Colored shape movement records
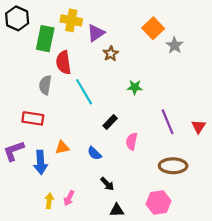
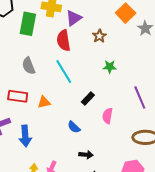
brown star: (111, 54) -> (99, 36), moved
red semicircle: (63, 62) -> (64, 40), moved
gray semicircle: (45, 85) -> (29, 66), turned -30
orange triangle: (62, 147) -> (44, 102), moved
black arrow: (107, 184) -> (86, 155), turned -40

Assignment -
Repeat word for word from the line holding "orange triangle: (62, 147)" down to the last line above, including both.

Solution for this problem -
orange triangle: (62, 147) -> (44, 102), moved
black arrow: (107, 184) -> (86, 155), turned -40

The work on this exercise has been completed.